▶ _EXERCISE INSTRUCTIONS_: Among the entries that follow, find every line with the word "none" and list it.

▶ _INFORMATION SUPPLIED_:
=== Section Start ===

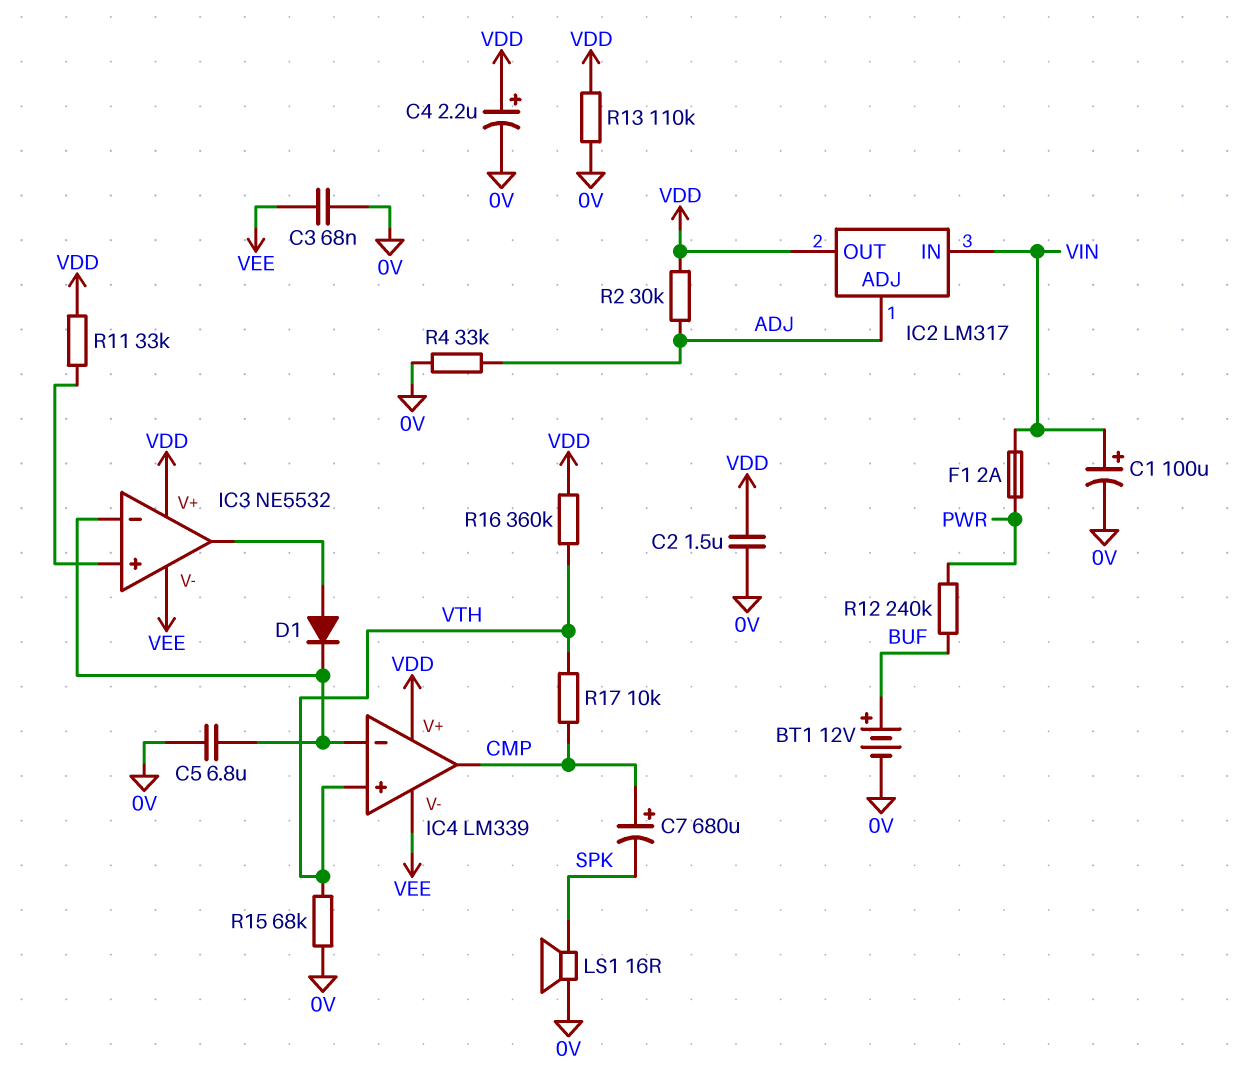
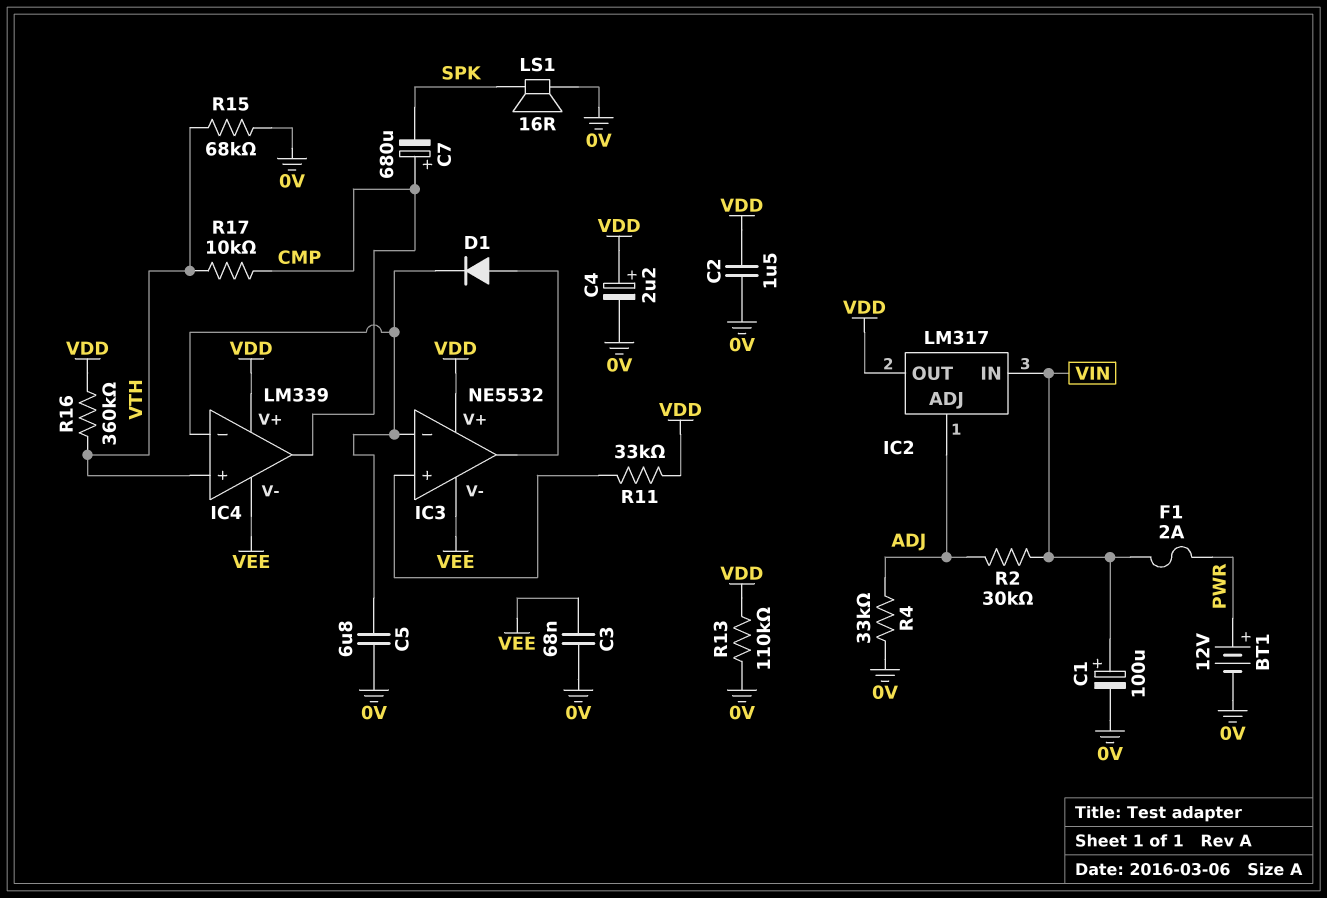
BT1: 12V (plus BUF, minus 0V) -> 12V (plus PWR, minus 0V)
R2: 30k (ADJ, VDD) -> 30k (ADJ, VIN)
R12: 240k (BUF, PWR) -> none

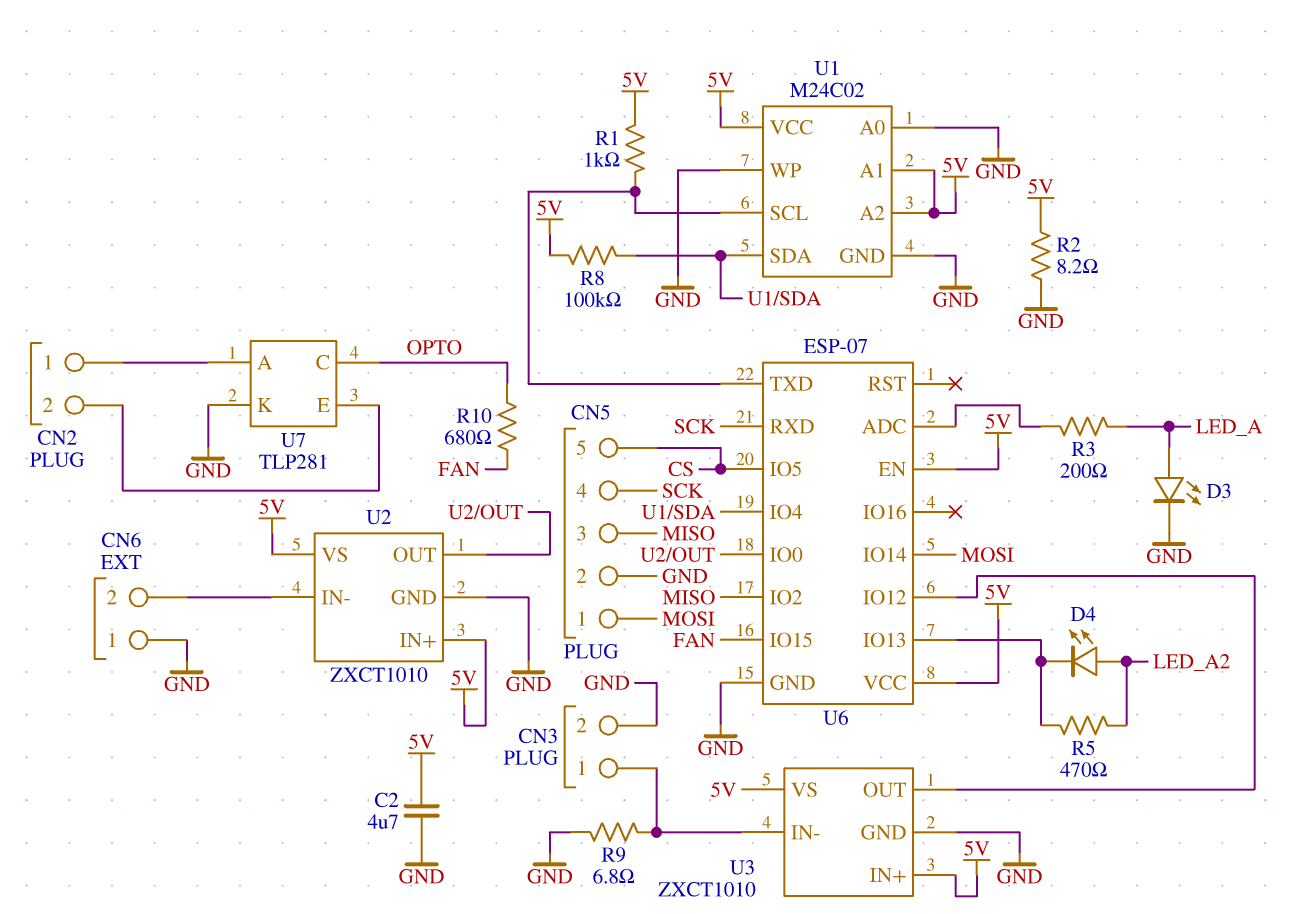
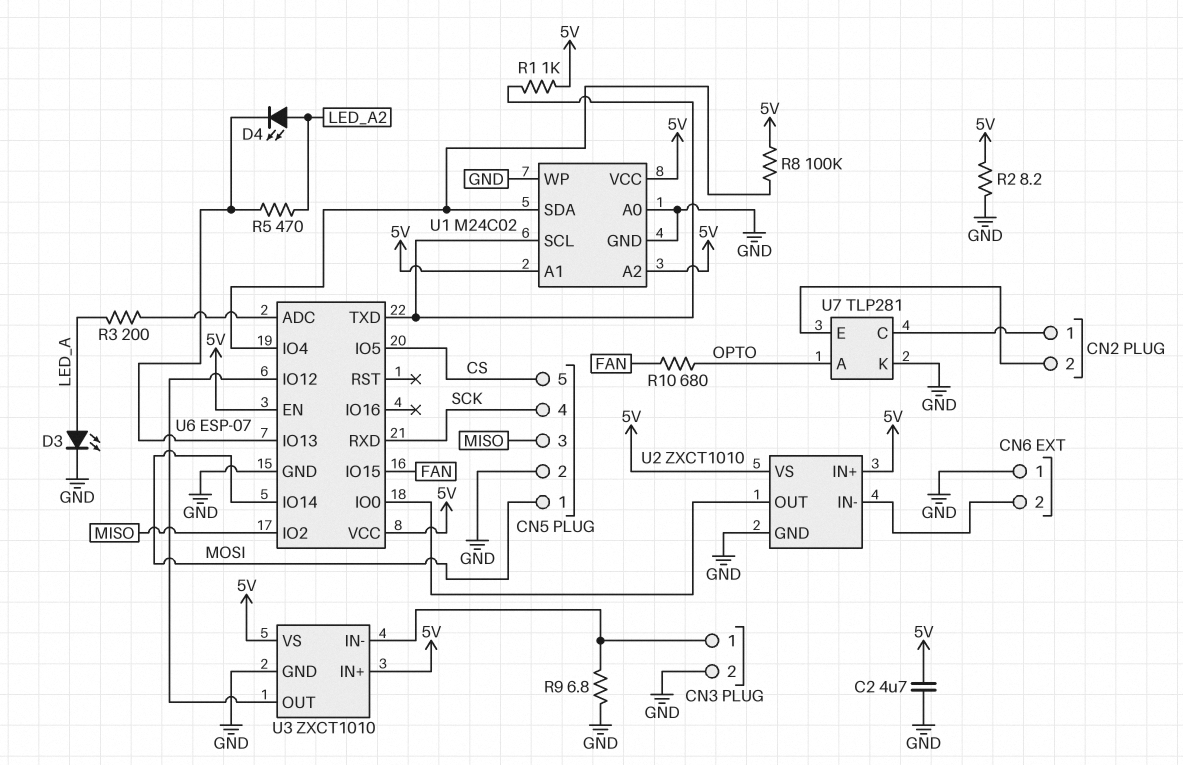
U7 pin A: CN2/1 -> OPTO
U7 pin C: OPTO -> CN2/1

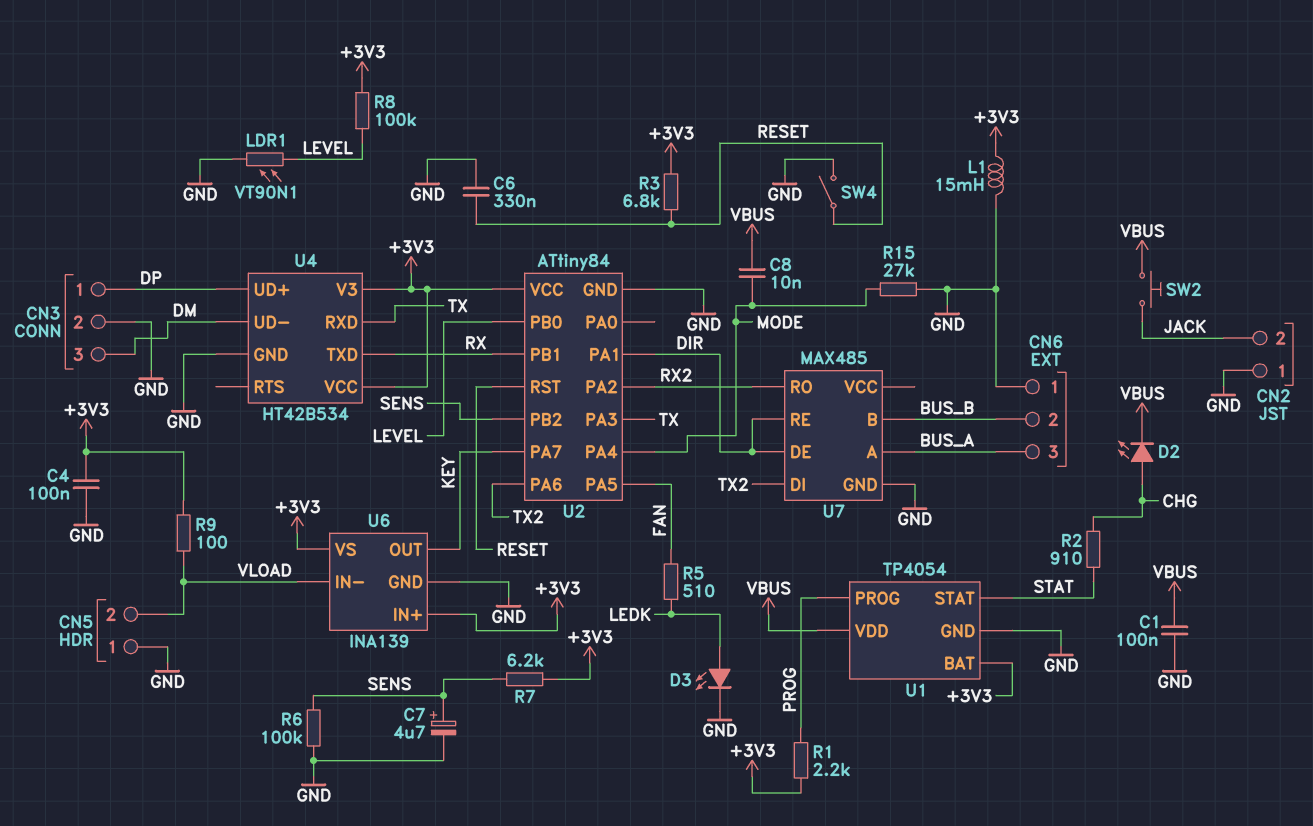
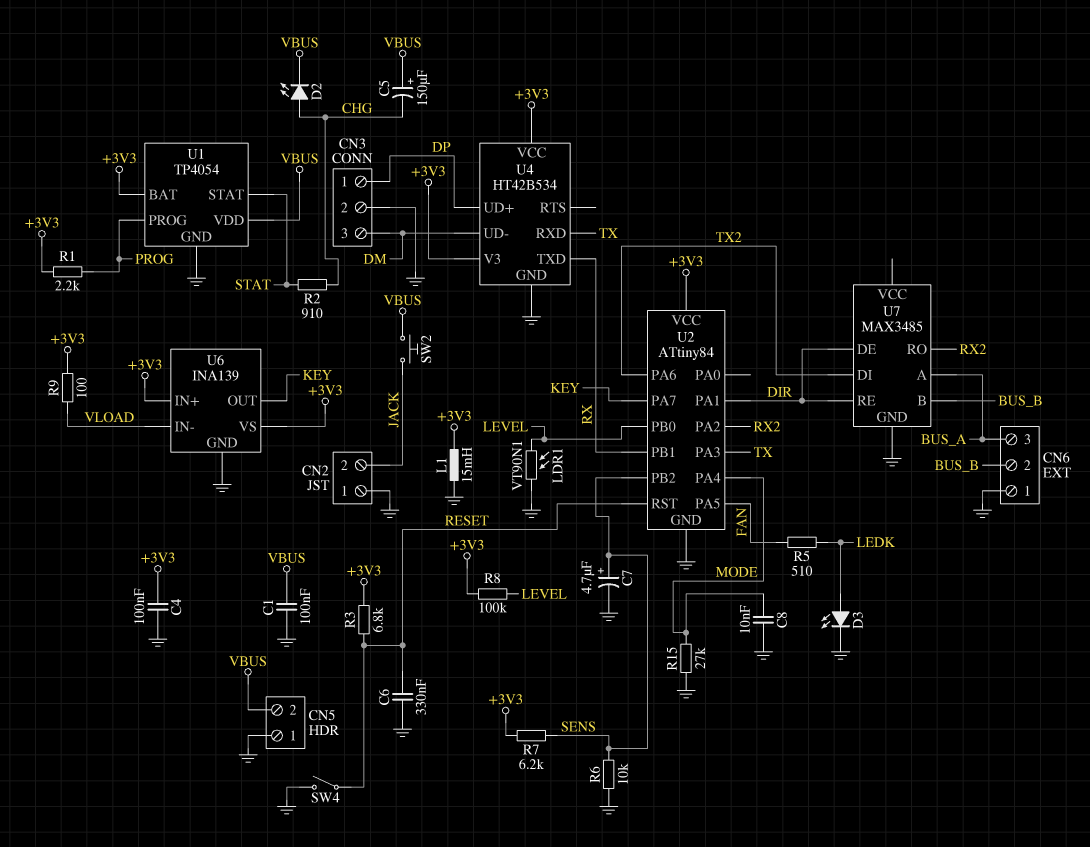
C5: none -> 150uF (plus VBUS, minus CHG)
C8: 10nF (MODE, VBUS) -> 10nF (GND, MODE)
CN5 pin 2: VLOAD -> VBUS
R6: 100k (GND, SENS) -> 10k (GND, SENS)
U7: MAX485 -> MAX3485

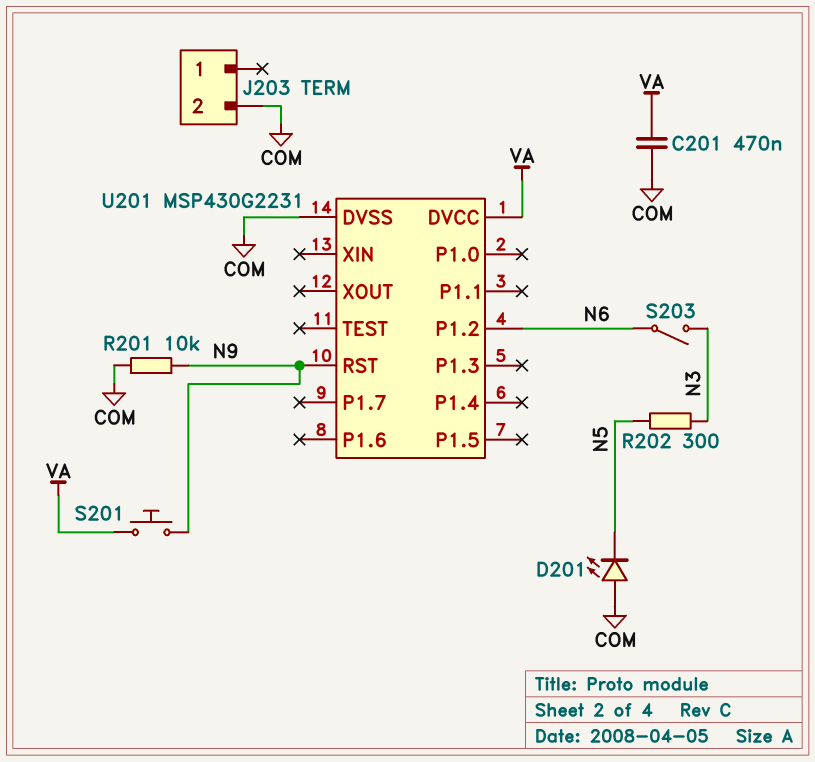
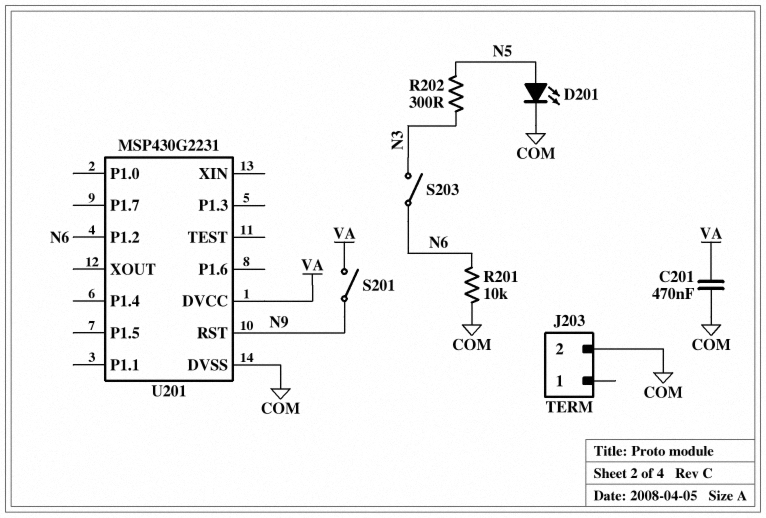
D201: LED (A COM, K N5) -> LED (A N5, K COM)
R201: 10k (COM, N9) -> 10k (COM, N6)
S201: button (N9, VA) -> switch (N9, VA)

=== Section End ===

▶ _EXERCISE ANSWER_:
R12: 240k (BUF, PWR) -> none
C5: none -> 150uF (plus VBUS, minus CHG)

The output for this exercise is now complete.